## TASK DETAILS:
Whenever "calculator" appears in a line, please copy that line from the data.

--- MATERIAL PROVIDED Enclosed Below ---

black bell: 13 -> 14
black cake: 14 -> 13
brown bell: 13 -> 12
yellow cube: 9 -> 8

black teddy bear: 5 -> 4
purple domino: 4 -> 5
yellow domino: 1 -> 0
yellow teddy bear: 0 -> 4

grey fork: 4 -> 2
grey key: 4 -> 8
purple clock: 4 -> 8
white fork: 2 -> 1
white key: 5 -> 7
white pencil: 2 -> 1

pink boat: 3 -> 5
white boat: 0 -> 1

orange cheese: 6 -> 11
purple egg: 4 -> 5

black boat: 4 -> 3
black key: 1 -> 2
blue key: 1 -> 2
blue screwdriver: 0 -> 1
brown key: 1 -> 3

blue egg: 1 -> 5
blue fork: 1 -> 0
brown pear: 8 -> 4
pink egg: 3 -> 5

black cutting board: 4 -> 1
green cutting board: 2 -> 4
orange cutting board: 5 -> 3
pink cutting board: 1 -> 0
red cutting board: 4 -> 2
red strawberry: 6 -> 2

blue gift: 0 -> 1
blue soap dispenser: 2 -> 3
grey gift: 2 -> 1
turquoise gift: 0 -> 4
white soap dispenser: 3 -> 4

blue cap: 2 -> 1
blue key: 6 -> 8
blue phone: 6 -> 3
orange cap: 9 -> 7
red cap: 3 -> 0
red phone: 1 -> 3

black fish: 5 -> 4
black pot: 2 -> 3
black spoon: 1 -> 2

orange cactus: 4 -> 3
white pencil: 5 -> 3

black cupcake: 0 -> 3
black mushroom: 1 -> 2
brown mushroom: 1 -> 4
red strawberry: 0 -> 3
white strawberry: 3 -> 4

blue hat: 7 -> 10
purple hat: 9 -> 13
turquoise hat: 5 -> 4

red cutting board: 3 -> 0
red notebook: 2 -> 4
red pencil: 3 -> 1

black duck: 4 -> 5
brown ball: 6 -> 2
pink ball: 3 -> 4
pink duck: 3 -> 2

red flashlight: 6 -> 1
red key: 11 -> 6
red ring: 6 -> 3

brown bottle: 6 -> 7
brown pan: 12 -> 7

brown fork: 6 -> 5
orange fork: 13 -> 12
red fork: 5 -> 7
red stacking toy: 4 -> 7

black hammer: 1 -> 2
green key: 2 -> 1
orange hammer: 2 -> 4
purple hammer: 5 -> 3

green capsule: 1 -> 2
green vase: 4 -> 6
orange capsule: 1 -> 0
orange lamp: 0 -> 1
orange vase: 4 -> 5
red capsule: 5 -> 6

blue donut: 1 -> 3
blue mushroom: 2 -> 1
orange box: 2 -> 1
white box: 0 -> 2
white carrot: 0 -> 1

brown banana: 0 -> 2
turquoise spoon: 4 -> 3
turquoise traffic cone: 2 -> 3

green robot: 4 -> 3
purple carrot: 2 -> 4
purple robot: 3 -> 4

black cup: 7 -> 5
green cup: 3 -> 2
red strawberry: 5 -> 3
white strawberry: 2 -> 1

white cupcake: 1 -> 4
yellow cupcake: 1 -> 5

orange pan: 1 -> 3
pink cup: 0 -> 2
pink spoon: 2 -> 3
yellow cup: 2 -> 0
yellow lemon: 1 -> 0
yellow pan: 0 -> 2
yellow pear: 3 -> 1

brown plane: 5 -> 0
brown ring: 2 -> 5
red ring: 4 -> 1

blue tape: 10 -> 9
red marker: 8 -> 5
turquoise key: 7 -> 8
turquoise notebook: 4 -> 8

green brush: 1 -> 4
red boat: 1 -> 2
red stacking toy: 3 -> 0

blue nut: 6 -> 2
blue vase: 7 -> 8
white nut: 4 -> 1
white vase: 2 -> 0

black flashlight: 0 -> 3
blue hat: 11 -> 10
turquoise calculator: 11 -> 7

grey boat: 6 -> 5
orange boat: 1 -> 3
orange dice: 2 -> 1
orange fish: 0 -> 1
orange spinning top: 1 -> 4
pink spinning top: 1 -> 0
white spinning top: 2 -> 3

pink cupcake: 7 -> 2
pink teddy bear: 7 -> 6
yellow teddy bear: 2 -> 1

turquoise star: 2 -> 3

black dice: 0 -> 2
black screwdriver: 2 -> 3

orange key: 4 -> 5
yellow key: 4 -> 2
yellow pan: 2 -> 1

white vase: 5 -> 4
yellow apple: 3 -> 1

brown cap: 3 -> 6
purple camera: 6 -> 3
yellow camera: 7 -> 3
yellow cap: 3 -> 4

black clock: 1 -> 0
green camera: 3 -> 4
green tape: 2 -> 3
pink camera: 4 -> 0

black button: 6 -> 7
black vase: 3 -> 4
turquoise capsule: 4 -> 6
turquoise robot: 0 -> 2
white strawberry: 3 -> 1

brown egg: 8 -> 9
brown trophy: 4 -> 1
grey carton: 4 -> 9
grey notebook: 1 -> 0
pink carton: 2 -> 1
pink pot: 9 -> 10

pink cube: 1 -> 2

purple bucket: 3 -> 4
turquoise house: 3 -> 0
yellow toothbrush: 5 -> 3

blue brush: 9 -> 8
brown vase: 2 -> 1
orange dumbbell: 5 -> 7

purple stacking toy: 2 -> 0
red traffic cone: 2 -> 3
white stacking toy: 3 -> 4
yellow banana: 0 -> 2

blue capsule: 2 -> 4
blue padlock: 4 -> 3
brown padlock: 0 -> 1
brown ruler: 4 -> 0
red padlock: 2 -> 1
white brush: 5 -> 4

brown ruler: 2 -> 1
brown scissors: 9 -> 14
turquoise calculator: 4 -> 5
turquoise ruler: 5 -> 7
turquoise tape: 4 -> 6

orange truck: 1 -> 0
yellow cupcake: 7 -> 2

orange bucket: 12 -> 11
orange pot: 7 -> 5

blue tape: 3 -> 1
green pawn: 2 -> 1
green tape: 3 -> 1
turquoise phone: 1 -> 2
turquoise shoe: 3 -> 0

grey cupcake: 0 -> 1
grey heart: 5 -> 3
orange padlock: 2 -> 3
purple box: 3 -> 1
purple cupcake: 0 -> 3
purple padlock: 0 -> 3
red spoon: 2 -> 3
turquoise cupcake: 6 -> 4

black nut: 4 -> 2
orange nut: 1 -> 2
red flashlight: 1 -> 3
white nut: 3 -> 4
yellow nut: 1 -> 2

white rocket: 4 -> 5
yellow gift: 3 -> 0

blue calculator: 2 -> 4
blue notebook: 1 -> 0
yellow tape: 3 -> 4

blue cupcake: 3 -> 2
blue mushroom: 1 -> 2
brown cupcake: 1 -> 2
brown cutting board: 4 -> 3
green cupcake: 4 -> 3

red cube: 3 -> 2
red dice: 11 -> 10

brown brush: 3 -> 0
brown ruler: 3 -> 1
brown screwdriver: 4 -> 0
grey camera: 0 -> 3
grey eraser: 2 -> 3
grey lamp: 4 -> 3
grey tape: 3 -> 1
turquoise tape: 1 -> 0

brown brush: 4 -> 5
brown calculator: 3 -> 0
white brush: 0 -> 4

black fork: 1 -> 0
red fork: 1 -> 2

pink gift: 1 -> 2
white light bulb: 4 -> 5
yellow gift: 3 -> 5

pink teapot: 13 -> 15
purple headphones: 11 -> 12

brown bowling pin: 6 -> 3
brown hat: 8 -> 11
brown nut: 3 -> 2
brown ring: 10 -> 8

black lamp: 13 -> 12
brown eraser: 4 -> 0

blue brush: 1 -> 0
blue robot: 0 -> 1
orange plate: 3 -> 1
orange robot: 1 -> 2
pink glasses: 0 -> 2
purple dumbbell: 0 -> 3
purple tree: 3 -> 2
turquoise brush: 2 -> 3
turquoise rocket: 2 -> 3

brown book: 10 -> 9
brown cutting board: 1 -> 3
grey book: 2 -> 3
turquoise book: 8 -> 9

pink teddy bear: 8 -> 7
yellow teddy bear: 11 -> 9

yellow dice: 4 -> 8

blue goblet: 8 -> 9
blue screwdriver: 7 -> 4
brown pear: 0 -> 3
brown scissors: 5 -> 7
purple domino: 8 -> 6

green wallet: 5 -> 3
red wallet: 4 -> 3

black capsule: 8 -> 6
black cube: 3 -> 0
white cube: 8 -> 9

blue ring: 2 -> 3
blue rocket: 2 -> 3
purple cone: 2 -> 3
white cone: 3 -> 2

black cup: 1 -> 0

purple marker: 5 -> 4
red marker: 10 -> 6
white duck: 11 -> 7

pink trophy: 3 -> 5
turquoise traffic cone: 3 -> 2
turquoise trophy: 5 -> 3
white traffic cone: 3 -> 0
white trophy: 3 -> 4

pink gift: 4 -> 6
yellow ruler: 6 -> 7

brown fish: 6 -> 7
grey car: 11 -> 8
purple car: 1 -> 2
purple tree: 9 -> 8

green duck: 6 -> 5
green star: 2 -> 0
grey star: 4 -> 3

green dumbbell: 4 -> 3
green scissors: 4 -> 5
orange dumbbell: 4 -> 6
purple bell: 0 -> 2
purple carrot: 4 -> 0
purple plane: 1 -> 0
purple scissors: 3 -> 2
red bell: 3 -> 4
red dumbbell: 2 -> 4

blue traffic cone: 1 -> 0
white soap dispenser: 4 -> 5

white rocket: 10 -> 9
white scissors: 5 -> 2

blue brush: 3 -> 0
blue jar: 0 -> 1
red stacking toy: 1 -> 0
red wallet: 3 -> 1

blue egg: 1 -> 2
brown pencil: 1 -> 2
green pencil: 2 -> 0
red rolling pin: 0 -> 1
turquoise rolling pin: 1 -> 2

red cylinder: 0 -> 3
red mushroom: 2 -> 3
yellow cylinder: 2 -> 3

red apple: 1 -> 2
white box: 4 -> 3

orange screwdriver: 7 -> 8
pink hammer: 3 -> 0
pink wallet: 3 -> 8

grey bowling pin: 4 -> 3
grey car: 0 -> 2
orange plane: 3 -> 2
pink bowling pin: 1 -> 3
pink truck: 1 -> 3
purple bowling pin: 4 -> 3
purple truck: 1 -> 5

--- End of Enclosed MATERIAL PROVIDED ---

## EXERCISE RESULT:
turquoise calculator: 11 -> 7
turquoise calculator: 4 -> 5
blue calculator: 2 -> 4
brown calculator: 3 -> 0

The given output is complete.